Problem to solve |
Write how many lines in the records below include the string "hammer". No other text should be given.

Scene image comparisons |
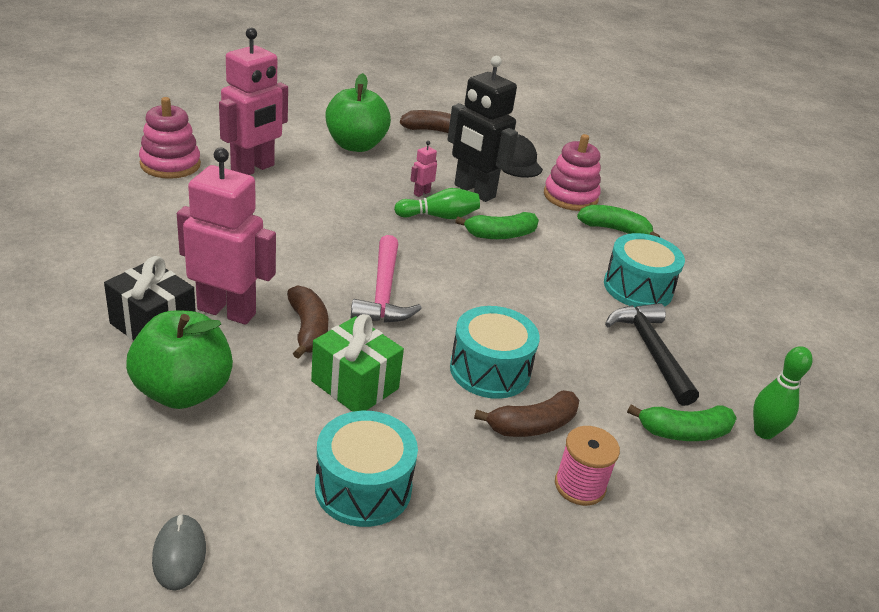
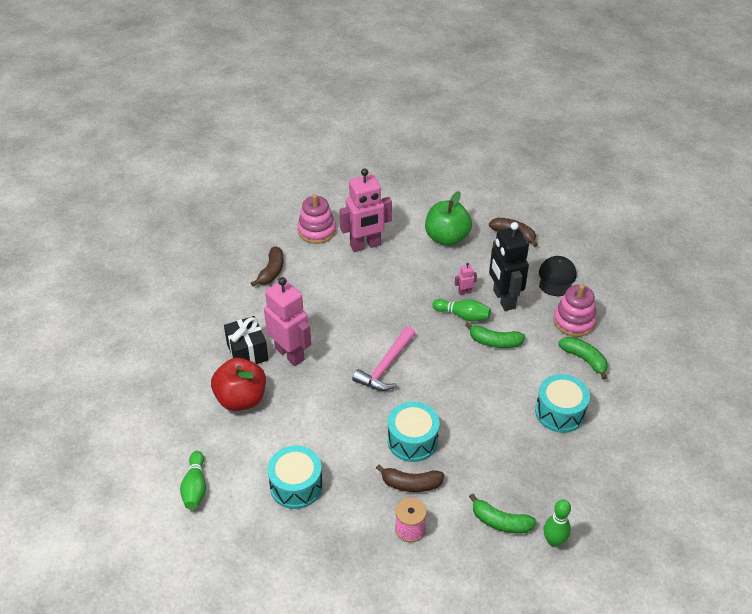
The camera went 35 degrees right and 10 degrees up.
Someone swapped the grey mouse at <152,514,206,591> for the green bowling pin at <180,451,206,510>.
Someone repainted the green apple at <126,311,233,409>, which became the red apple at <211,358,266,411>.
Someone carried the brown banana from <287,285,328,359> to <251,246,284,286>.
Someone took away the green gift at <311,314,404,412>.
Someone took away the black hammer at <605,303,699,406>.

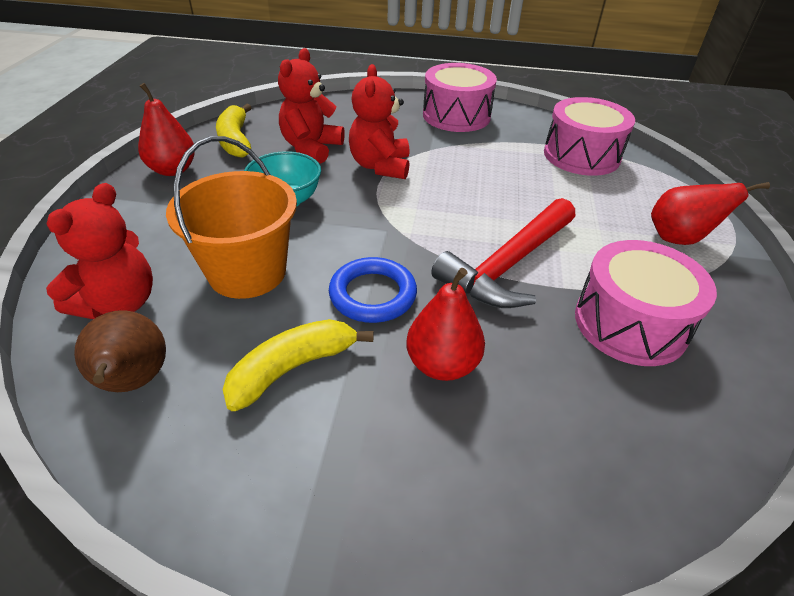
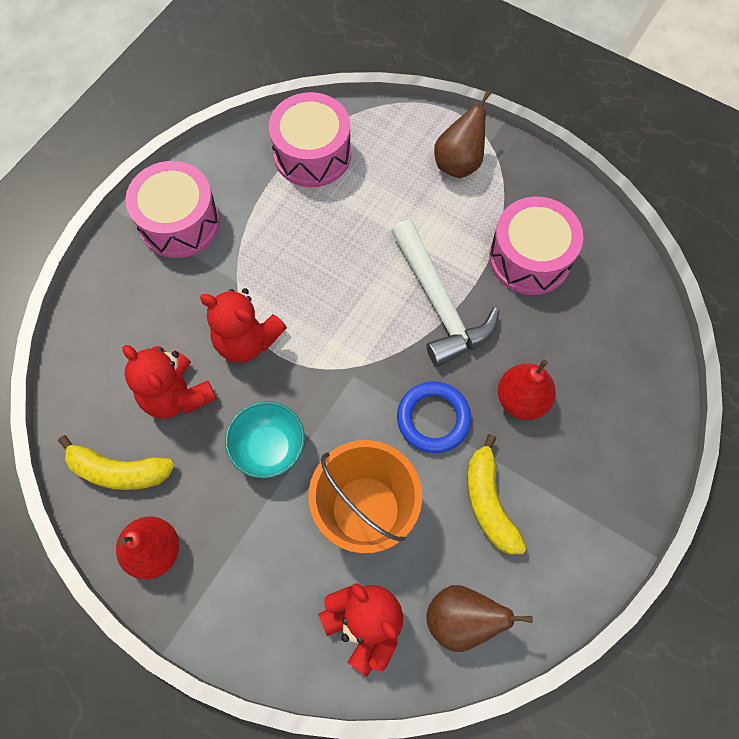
The camera went 65 degrees left and 25 degrees up.
Someone repainted the red hammer at <431,198,575,308>, which became the white hammer at <391,219,499,367>.
Someone repainted the red pear at <651,182,770,245>, which became the brown pear at <434,91,491,178>.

Exercise answer |
2